In the answer, each entry below appears exactly as given, and no picture appears at all.
##### DATA FOR ANALYSIS #####
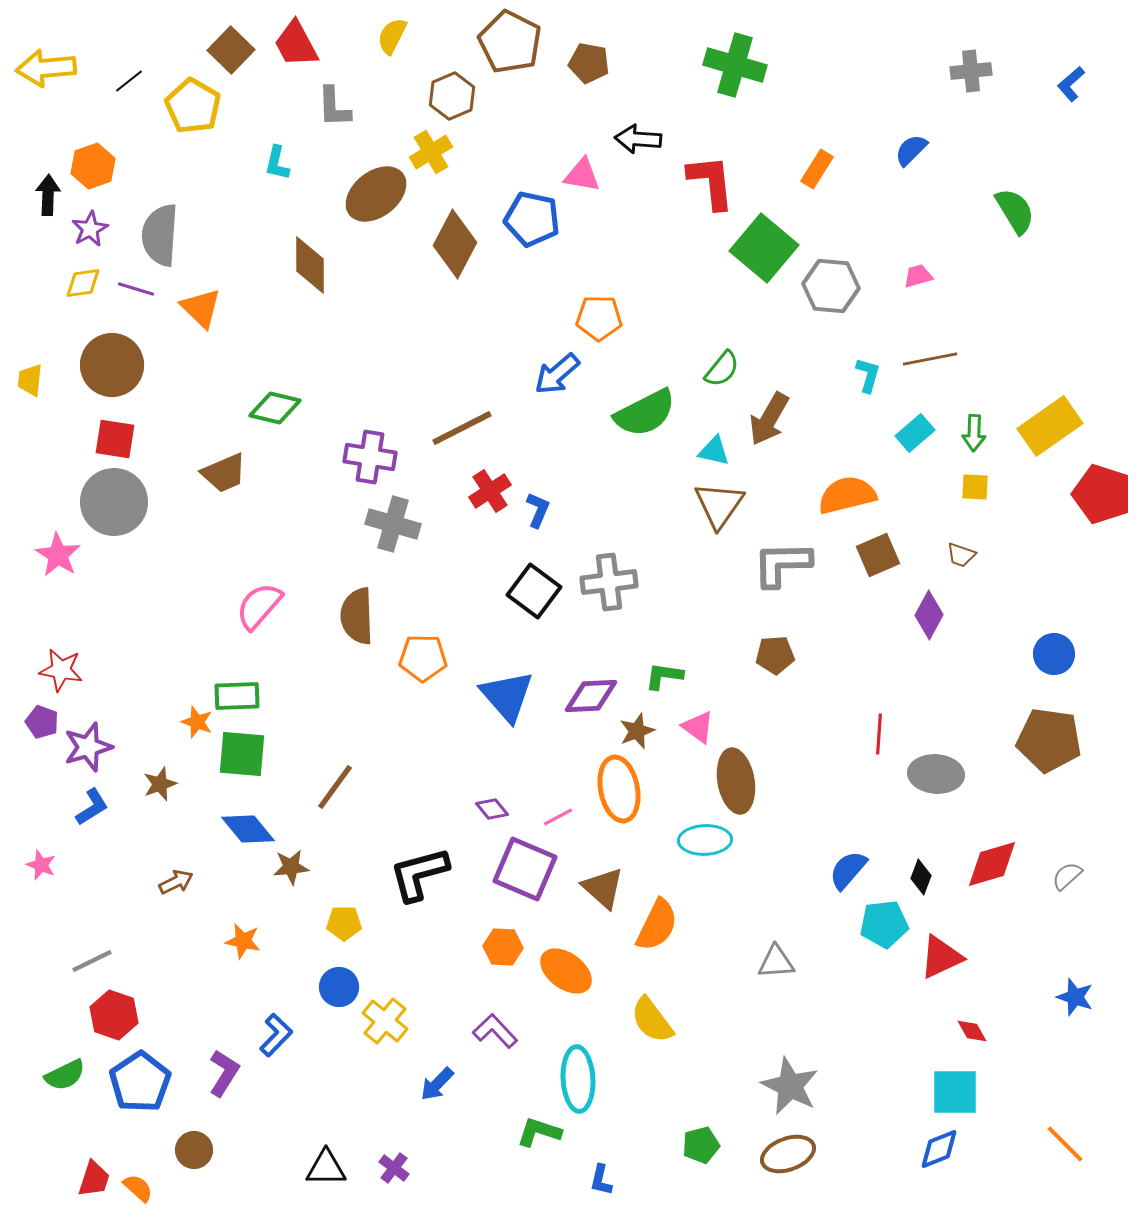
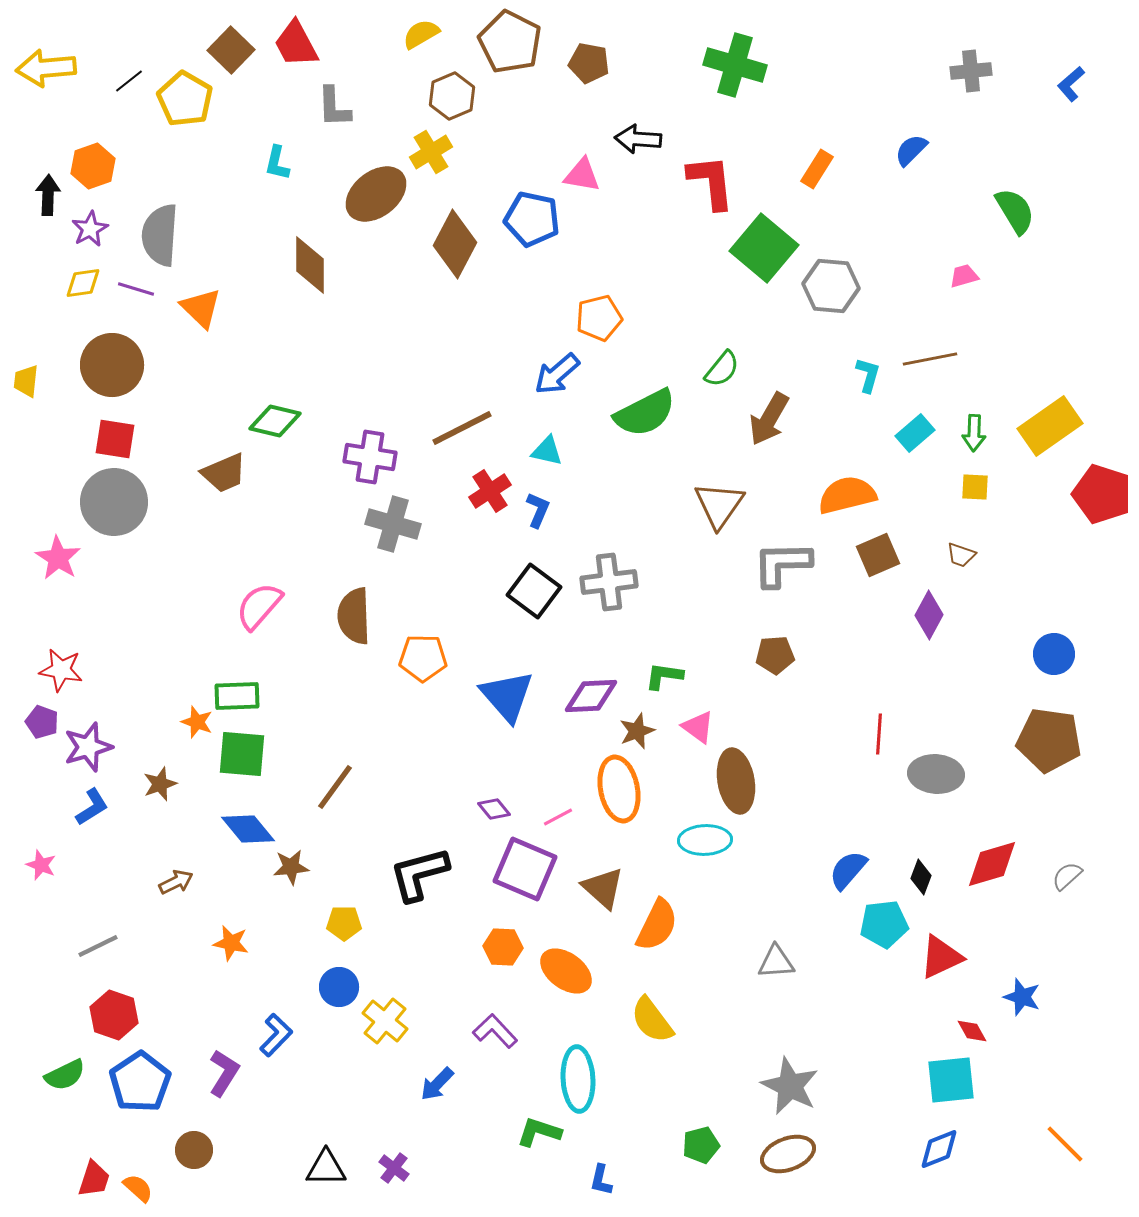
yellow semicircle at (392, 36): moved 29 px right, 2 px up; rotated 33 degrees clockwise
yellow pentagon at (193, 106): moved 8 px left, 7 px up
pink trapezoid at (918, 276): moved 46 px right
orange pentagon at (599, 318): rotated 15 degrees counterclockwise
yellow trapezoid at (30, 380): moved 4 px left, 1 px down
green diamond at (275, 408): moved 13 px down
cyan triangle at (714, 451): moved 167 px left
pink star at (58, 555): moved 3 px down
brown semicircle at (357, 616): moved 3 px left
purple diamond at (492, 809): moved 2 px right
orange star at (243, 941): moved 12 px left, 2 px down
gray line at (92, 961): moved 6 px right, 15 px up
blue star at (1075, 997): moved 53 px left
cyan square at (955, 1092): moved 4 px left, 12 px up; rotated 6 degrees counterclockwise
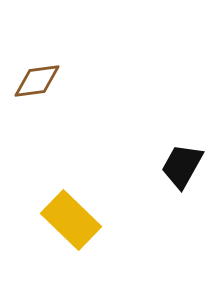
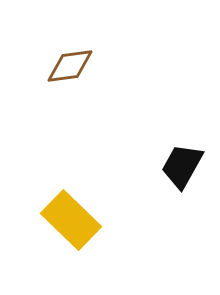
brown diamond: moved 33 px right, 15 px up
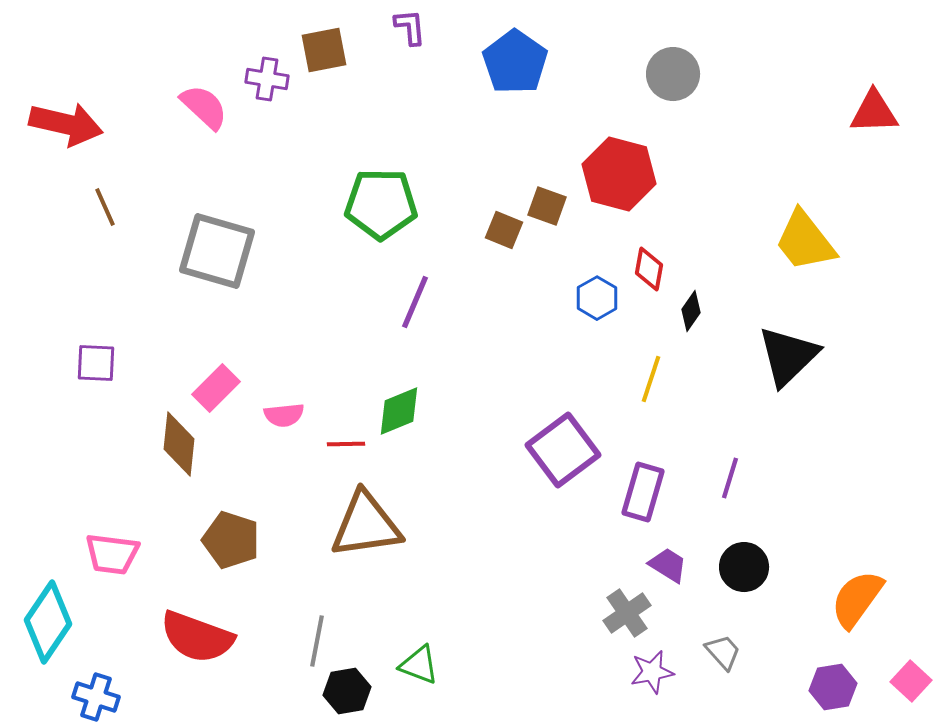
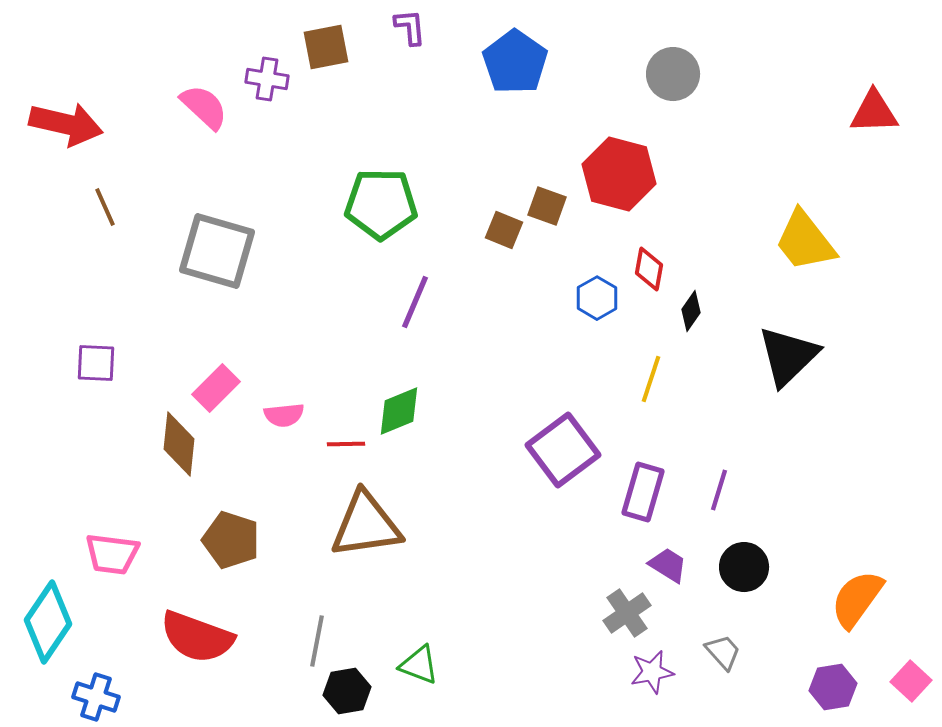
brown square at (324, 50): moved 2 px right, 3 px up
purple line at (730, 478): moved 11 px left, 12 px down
#####
EXERCISE ANSWER>
yellow semicircle at (392, 36): moved 29 px right, 2 px up; rotated 33 degrees clockwise
yellow pentagon at (193, 106): moved 8 px left, 7 px up
pink trapezoid at (918, 276): moved 46 px right
orange pentagon at (599, 318): rotated 15 degrees counterclockwise
yellow trapezoid at (30, 380): moved 4 px left, 1 px down
green diamond at (275, 408): moved 13 px down
cyan triangle at (714, 451): moved 167 px left
pink star at (58, 555): moved 3 px down
brown semicircle at (357, 616): moved 3 px left
purple diamond at (492, 809): moved 2 px right
orange star at (243, 941): moved 12 px left, 2 px down
gray line at (92, 961): moved 6 px right, 15 px up
blue star at (1075, 997): moved 53 px left
cyan square at (955, 1092): moved 4 px left, 12 px up; rotated 6 degrees counterclockwise
brown diamond: moved 33 px right, 15 px up
brown square at (324, 50): moved 2 px right, 3 px up
purple line at (730, 478): moved 11 px left, 12 px down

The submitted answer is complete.